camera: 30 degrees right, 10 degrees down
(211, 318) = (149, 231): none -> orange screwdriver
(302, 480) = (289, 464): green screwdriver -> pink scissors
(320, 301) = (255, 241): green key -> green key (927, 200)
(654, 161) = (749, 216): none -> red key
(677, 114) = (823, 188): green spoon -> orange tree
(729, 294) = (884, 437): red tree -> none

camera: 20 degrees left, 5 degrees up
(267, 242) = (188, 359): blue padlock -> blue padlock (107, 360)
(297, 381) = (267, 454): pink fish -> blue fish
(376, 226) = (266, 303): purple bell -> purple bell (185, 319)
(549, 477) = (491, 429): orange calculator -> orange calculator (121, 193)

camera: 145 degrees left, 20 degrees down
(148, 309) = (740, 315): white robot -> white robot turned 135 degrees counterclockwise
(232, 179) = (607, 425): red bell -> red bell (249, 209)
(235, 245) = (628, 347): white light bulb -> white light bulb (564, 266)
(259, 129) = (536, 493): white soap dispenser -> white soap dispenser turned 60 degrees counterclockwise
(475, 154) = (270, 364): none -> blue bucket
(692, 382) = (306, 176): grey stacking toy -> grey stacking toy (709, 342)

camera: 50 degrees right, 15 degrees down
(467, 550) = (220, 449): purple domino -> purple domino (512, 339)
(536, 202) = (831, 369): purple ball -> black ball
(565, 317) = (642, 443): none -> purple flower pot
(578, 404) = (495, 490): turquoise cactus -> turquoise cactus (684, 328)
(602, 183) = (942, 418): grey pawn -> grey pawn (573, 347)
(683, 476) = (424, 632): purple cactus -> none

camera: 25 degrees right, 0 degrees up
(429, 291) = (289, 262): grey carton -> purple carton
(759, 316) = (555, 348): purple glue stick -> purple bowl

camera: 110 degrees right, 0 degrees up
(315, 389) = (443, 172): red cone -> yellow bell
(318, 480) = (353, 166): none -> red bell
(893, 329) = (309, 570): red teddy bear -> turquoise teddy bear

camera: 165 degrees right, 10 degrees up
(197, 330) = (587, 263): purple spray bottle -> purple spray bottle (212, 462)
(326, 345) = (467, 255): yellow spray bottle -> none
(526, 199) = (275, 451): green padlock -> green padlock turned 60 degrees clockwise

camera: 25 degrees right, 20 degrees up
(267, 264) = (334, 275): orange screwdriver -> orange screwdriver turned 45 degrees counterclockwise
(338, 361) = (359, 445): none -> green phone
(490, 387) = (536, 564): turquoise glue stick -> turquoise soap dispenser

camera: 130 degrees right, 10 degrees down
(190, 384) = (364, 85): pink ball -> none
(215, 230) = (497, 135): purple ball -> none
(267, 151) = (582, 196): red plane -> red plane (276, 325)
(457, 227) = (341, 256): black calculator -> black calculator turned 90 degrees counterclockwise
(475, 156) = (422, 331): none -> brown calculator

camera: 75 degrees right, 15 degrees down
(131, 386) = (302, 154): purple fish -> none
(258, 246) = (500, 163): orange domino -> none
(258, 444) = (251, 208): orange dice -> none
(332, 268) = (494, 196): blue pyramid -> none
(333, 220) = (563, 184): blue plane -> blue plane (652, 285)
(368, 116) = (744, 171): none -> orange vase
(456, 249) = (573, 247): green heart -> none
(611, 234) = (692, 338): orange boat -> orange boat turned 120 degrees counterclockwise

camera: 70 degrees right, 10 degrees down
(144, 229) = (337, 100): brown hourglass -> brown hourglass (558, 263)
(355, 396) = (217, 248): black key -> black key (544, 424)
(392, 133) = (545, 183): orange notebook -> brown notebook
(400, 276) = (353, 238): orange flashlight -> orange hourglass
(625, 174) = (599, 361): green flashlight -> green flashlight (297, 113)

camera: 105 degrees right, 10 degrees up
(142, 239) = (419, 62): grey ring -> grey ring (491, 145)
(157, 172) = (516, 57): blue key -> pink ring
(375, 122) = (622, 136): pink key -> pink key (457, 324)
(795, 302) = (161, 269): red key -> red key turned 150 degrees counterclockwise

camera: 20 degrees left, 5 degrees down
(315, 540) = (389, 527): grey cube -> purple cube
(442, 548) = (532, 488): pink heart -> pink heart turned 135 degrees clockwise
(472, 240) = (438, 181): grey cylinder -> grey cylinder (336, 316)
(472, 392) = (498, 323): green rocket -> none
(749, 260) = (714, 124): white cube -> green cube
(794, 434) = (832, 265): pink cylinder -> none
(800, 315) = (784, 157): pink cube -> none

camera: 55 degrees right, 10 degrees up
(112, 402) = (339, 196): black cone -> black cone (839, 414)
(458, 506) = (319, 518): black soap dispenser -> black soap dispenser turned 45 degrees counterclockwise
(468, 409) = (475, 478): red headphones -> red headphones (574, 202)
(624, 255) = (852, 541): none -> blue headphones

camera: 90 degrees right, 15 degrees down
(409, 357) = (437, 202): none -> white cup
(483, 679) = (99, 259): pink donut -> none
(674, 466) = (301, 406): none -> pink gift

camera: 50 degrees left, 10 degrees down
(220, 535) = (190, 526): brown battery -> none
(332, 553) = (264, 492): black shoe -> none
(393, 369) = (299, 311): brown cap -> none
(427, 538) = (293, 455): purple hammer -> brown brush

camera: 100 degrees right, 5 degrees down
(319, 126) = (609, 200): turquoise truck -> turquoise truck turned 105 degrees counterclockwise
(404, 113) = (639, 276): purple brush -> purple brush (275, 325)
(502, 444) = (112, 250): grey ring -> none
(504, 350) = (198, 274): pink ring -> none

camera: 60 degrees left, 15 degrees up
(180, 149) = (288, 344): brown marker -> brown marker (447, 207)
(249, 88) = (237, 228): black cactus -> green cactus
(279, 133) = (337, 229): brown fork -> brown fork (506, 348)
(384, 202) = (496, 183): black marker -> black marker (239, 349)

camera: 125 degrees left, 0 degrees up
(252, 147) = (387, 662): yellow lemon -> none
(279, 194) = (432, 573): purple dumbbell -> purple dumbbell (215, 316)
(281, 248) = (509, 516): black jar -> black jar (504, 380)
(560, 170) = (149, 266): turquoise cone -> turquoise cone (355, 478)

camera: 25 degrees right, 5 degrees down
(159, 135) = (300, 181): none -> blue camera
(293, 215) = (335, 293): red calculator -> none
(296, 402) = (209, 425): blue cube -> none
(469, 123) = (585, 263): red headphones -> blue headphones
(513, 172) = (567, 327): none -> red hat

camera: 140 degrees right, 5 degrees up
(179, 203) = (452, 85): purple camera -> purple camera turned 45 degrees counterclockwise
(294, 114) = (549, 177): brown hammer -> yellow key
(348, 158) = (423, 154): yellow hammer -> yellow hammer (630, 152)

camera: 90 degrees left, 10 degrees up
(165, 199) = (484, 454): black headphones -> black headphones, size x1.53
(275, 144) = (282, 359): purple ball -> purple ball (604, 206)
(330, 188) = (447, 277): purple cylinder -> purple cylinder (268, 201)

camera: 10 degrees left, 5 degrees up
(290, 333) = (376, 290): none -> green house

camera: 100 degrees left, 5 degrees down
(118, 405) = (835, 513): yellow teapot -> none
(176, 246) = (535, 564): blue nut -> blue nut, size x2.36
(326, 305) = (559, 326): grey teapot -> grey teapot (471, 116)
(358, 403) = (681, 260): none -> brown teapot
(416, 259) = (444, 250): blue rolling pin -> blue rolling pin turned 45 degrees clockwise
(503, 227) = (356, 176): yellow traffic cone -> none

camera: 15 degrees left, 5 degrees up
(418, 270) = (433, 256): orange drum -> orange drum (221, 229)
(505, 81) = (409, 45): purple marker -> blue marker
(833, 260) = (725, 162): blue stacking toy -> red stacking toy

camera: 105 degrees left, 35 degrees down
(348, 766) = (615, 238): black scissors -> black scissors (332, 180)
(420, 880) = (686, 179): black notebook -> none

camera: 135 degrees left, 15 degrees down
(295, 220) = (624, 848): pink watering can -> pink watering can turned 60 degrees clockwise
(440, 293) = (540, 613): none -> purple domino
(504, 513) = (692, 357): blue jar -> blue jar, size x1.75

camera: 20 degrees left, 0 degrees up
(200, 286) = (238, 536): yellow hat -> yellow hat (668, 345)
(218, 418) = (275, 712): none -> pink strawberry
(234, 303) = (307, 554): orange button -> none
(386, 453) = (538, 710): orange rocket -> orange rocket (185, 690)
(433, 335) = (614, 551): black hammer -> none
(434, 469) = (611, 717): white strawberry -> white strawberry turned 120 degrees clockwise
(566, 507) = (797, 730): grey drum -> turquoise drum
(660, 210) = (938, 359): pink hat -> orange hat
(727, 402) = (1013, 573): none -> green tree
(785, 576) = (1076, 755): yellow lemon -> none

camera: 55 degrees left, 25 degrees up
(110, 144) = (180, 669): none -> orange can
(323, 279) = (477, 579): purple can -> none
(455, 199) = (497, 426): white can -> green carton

▸ Task:
Exactly the lines above from the one with "(549, 477) = (491, 429): orange" to the one with "(232, 179) = (607, 425): red", both included, are to be quoted; leave the rest out.

▸ Solution for this task:
(549, 477) = (491, 429): orange calculator -> orange calculator (121, 193)

camera: 145 degrees left, 20 degrees down
(148, 309) = (740, 315): white robot -> white robot turned 135 degrees counterclockwise
(232, 179) = (607, 425): red bell -> red bell (249, 209)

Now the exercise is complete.